■ DATA SHOWN

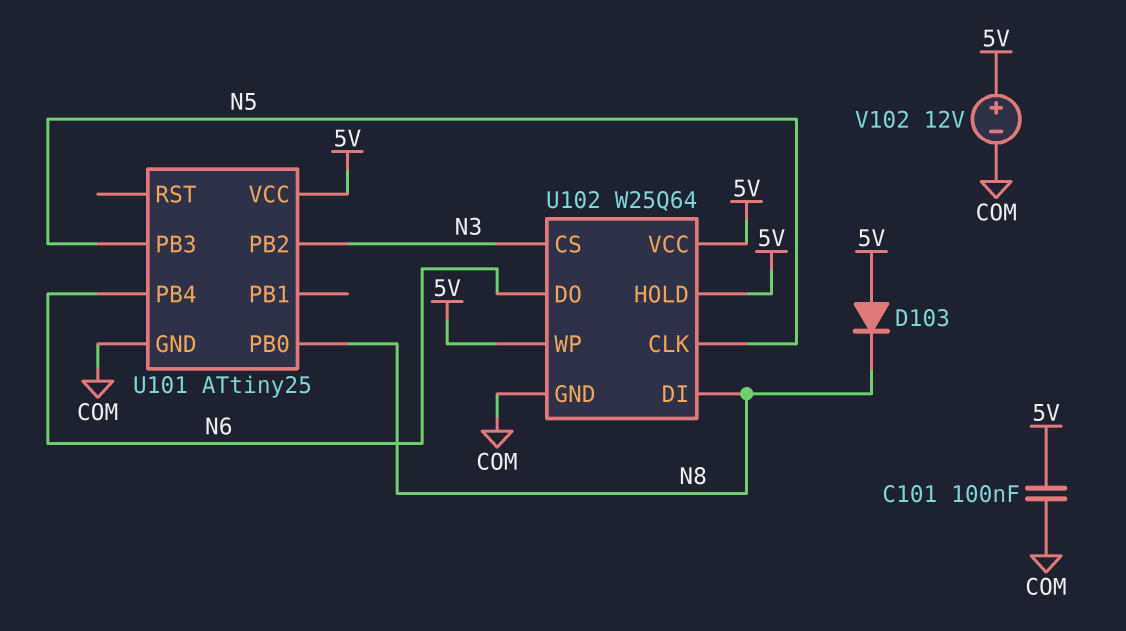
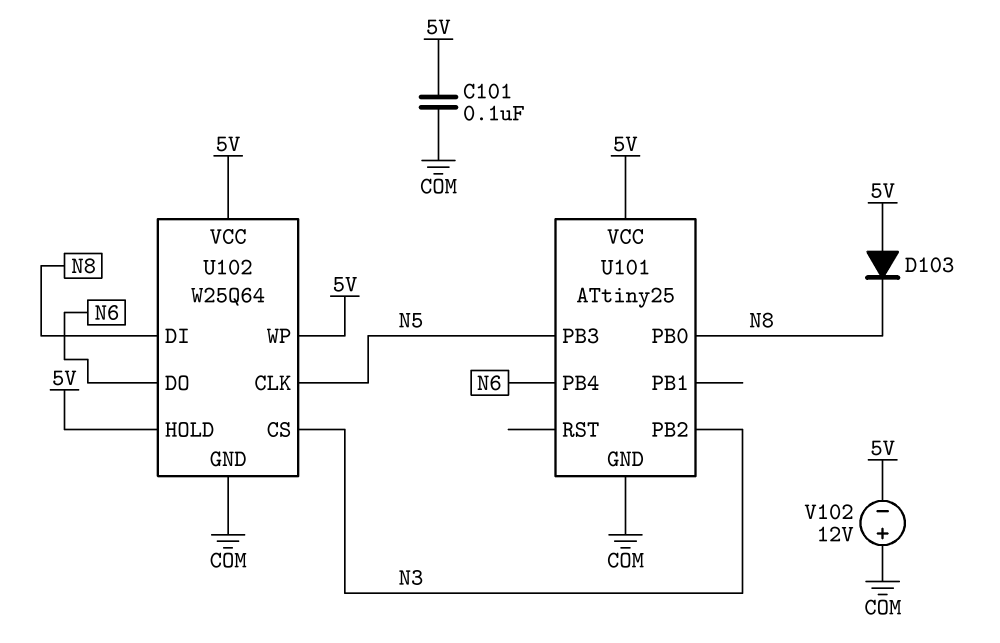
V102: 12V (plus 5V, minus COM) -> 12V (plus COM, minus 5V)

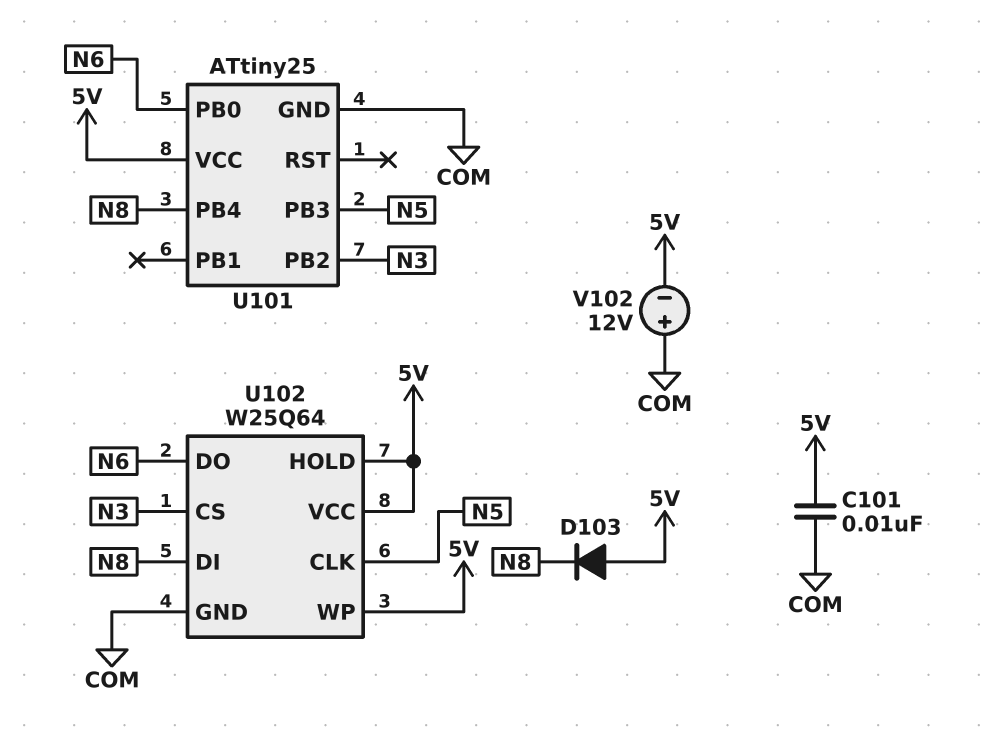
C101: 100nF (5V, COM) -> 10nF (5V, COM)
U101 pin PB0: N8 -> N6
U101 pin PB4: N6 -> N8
---
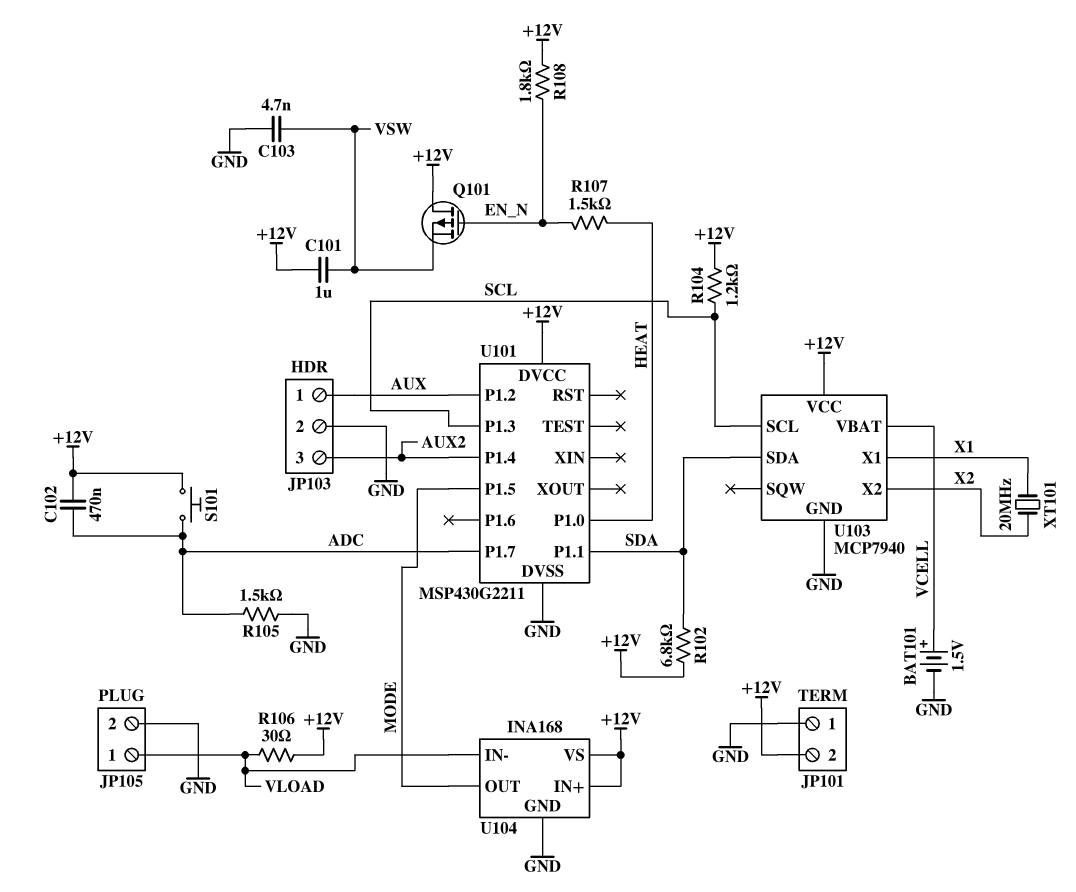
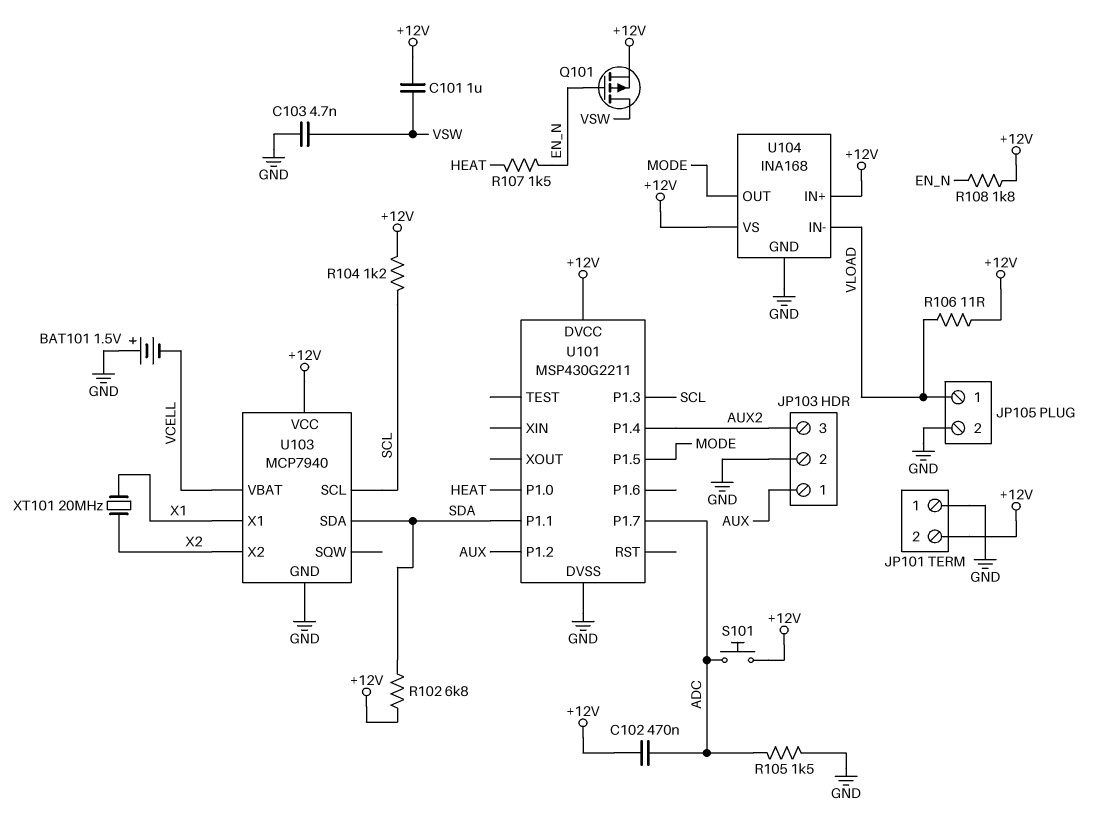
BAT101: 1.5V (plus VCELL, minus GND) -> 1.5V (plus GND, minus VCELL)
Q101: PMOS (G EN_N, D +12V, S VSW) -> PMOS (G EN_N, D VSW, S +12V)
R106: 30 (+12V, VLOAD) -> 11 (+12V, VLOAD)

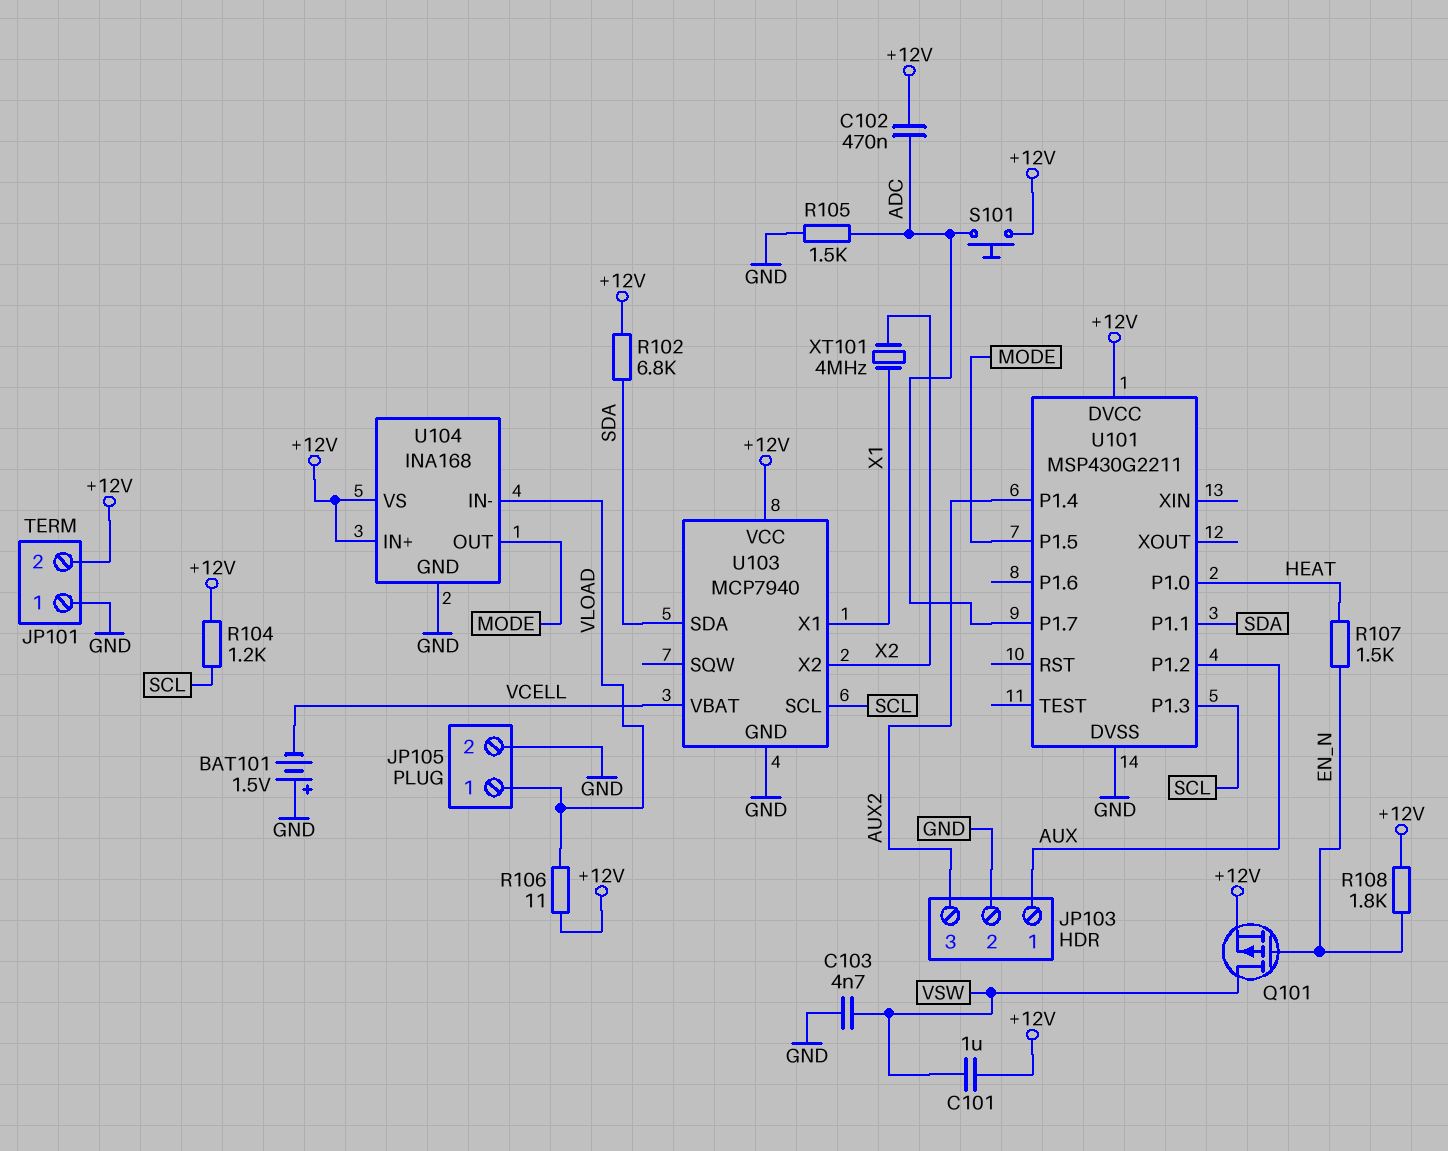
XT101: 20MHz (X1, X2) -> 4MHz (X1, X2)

■ WORK INSTRUCTIONS
Write out word for word the lines above that run from the one with "BAT101: 1.5V (plus" to the one with "XT101: 20MHz (X1, X2) -> 4MHz (X1, X2)". Include both end lines; exclude the images.

■ ANSWER BOX
BAT101: 1.5V (plus VCELL, minus GND) -> 1.5V (plus GND, minus VCELL)
Q101: PMOS (G EN_N, D +12V, S VSW) -> PMOS (G EN_N, D VSW, S +12V)
R106: 30 (+12V, VLOAD) -> 11 (+12V, VLOAD)

XT101: 20MHz (X1, X2) -> 4MHz (X1, X2)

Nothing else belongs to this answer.